Work instruction – Each line from the one with "P2 pin 2: W9 -> 3V3" through the end of the records below should be transcribed exactly, and each picture should be skipped.

Excerpted records –
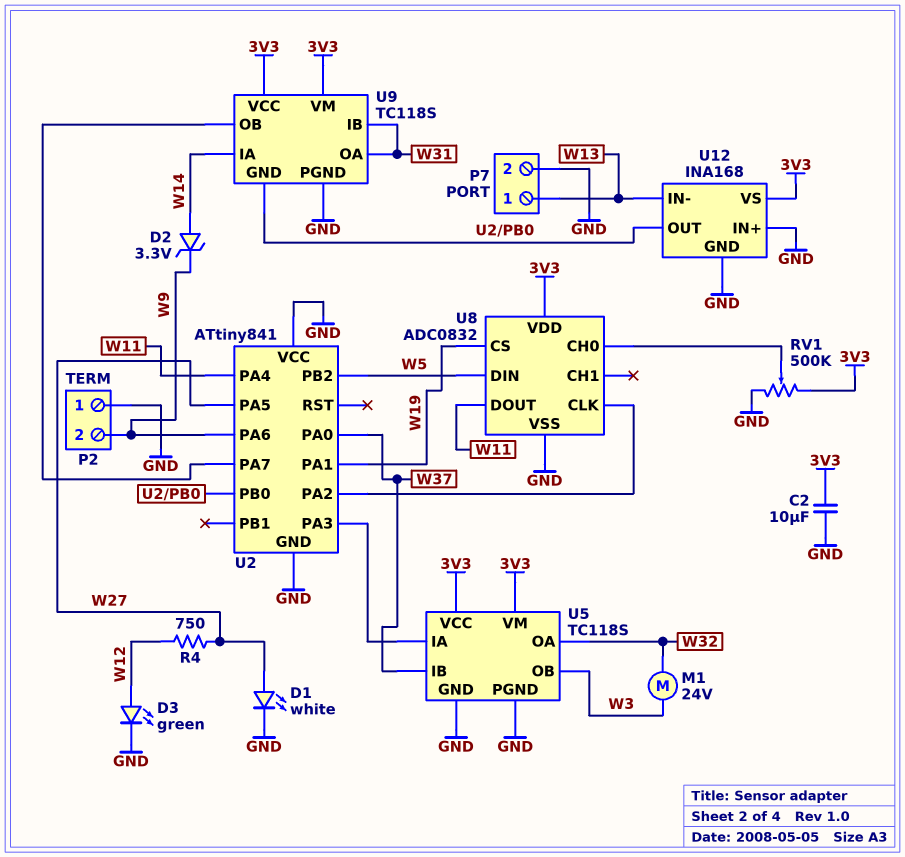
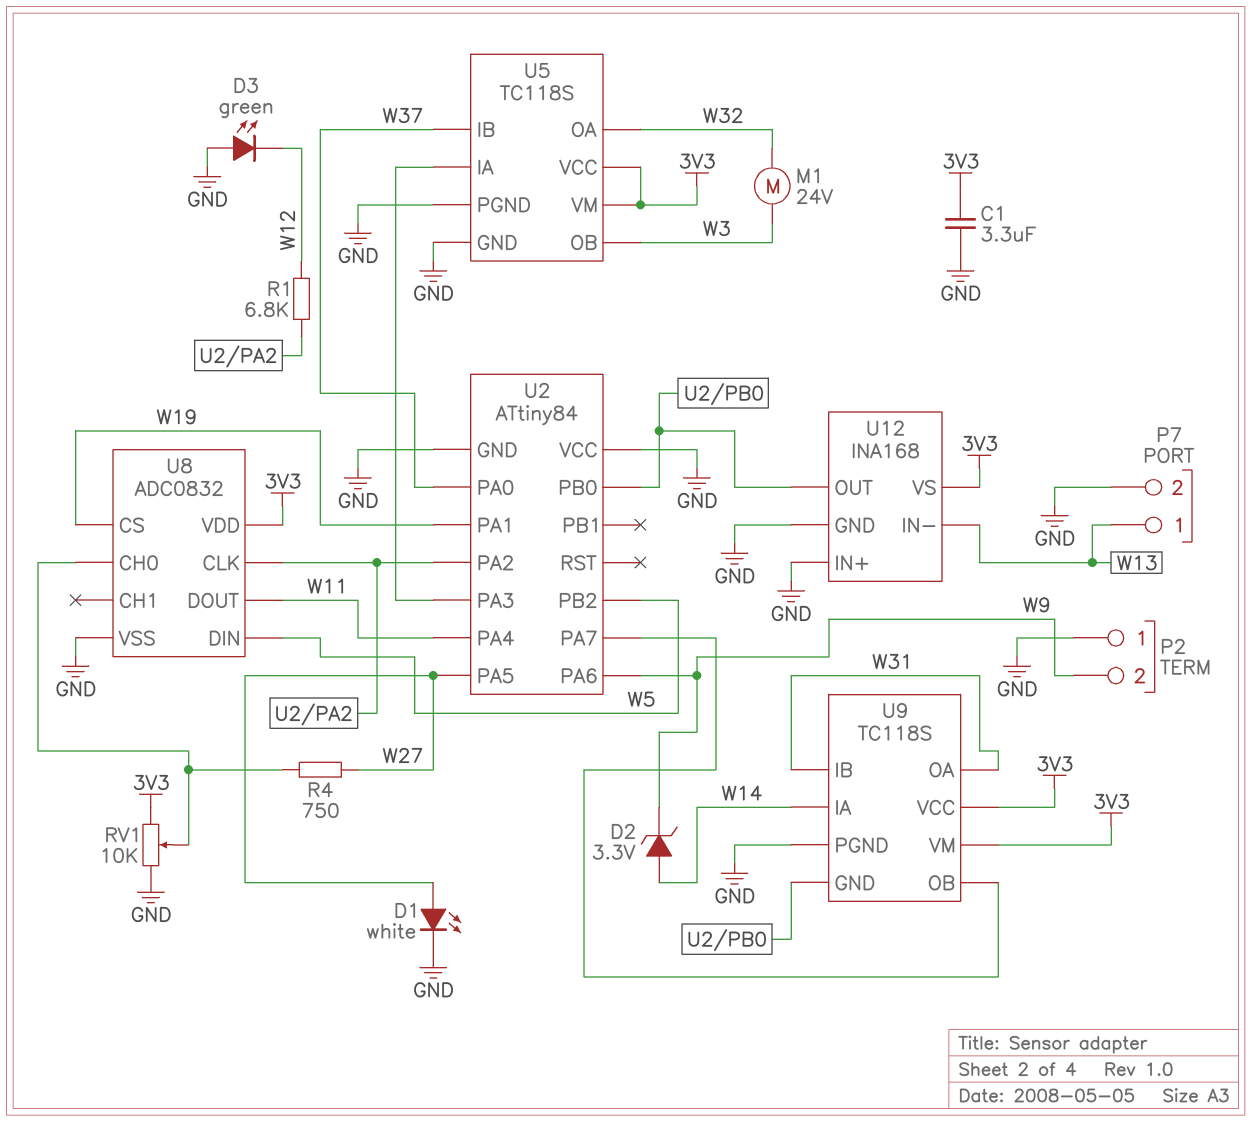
C1: none -> 3.3uF (3V3, GND)
C2: 10uF (3V3, GND) -> none
D3: LED green (A W12, K GND) -> LED green (A GND, K W12)
R1: none -> 6.8k (U2/PA2, W12)
R4: 750 (W12, W27) -> 750 (U8/CH0, W27)
RV1: 500k (3V3, GND, wiper U8/CH0) -> 10k (3V3, GND, wiper U8/CH0)
U2: ATtiny841 -> ATtiny84

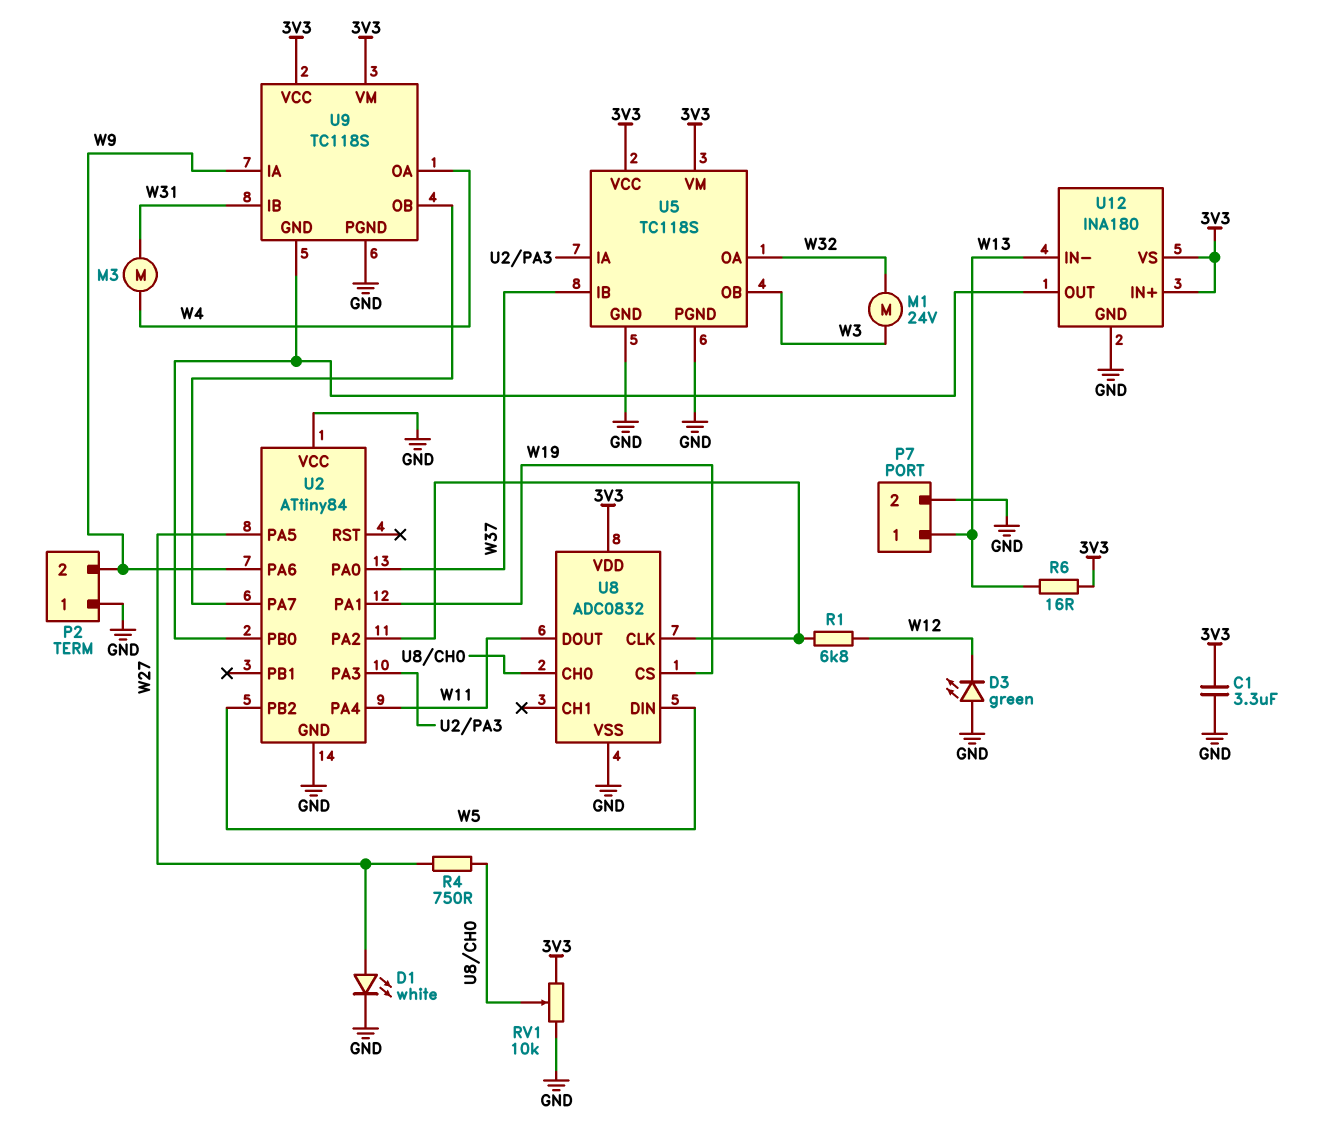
D2: zener 3.3V (A W14, K W9) -> none
M3: none -> motor (W4, W31)
R6: none -> 16 (3V3, W13)
U9 pin IA: W14 -> W9
U9 pin OA: W31 -> W4
U12: INA168 -> INA180
U12 pin IN+: GND -> 3V3

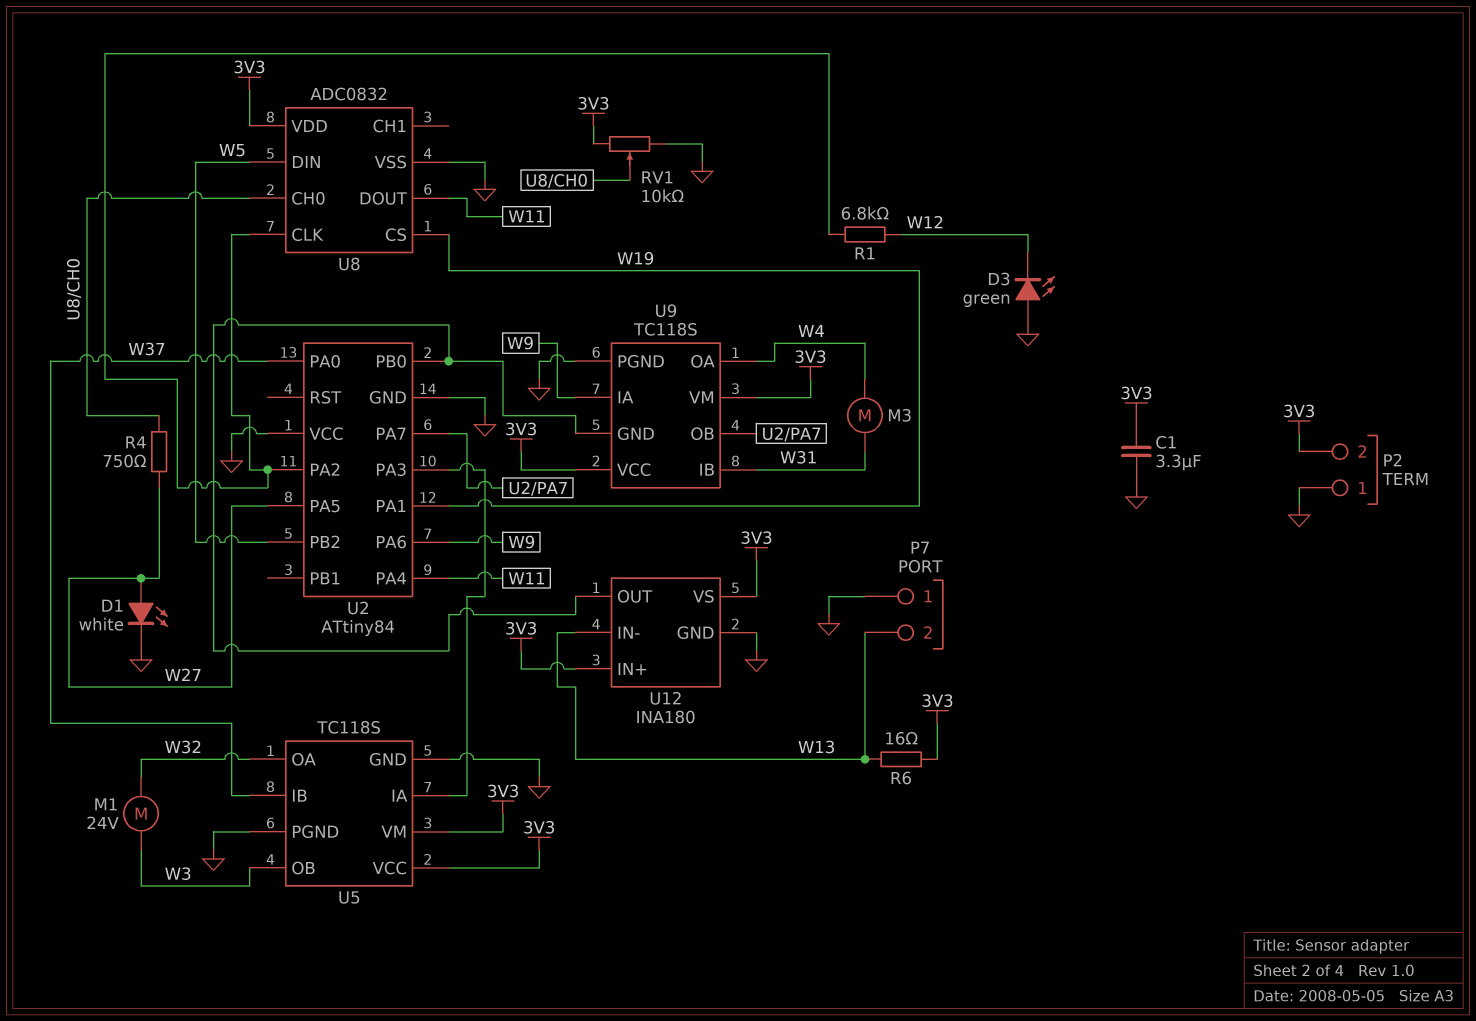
P2 pin 2: W9 -> 3V3
P7 pin 1: W13 -> GND
P7 pin 2: GND -> W13

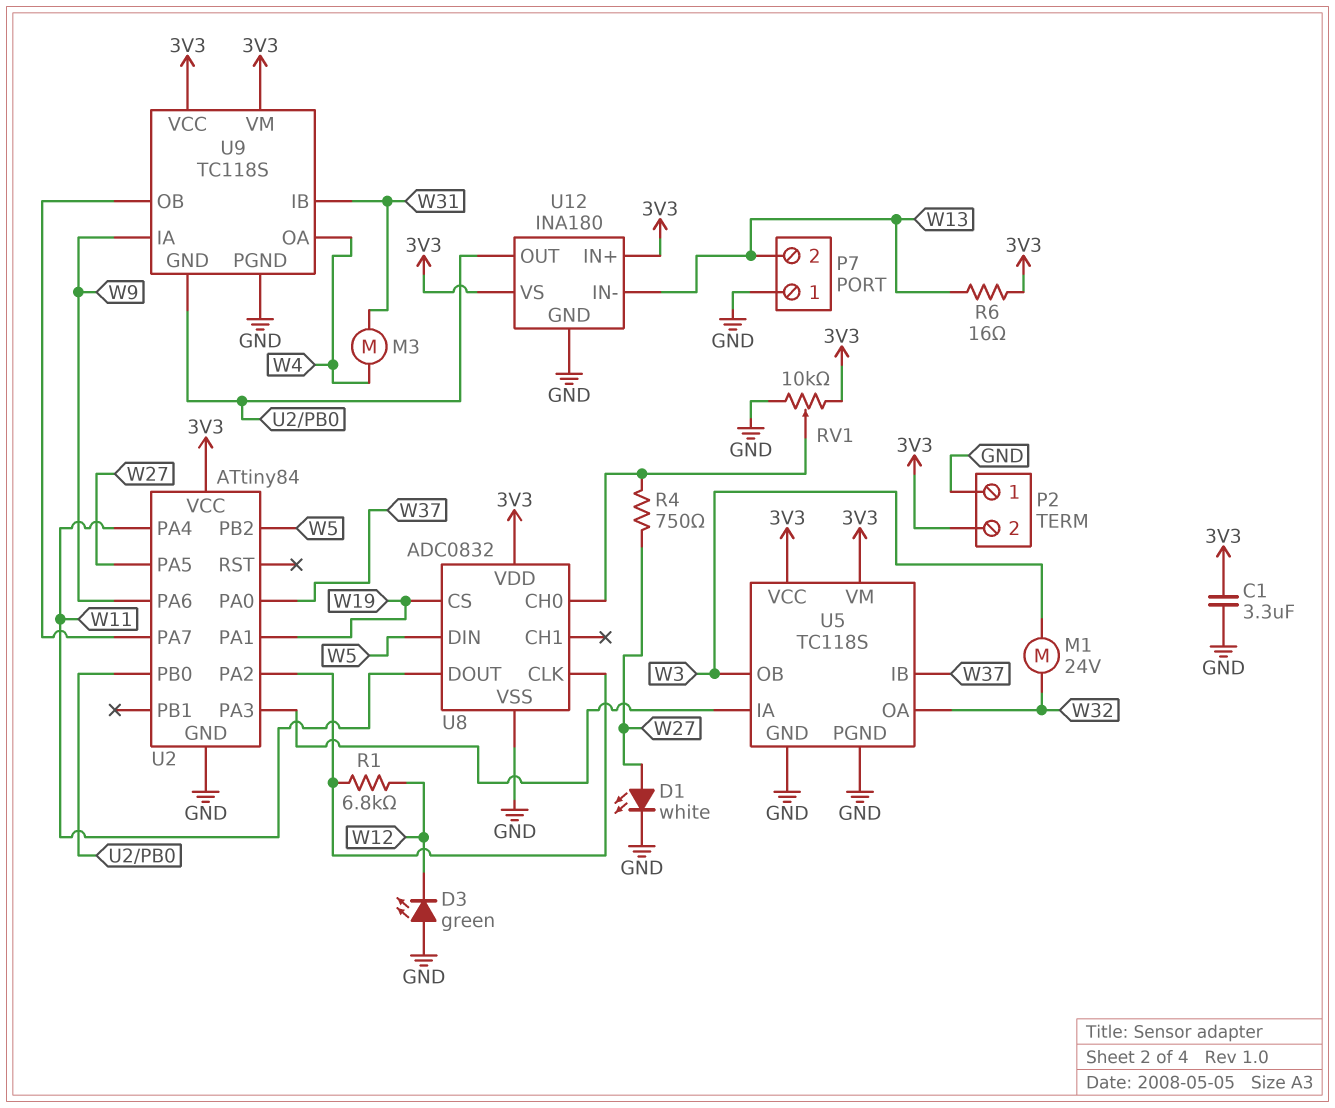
U2 pin VCC: GND -> 3V3

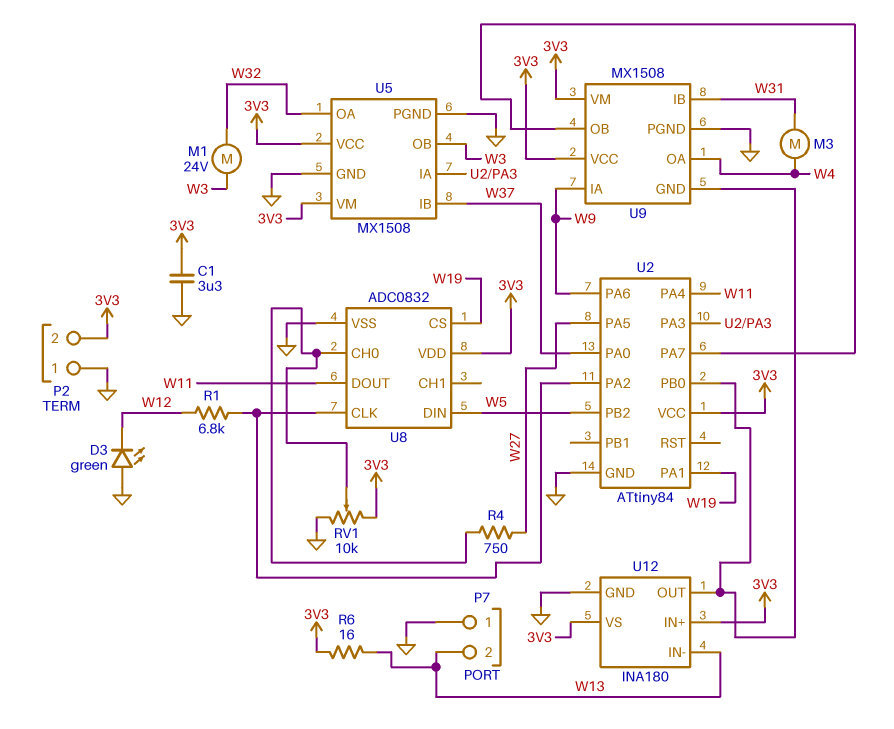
D1: LED white (A W27, K GND) -> none
U5: TC118S -> MX1508
U9: TC118S -> MX1508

Task result –
P2 pin 2: W9 -> 3V3
P7 pin 1: W13 -> GND
P7 pin 2: GND -> W13

U2 pin VCC: GND -> 3V3

D1: LED white (A W27, K GND) -> none
U5: TC118S -> MX1508
U9: TC118S -> MX1508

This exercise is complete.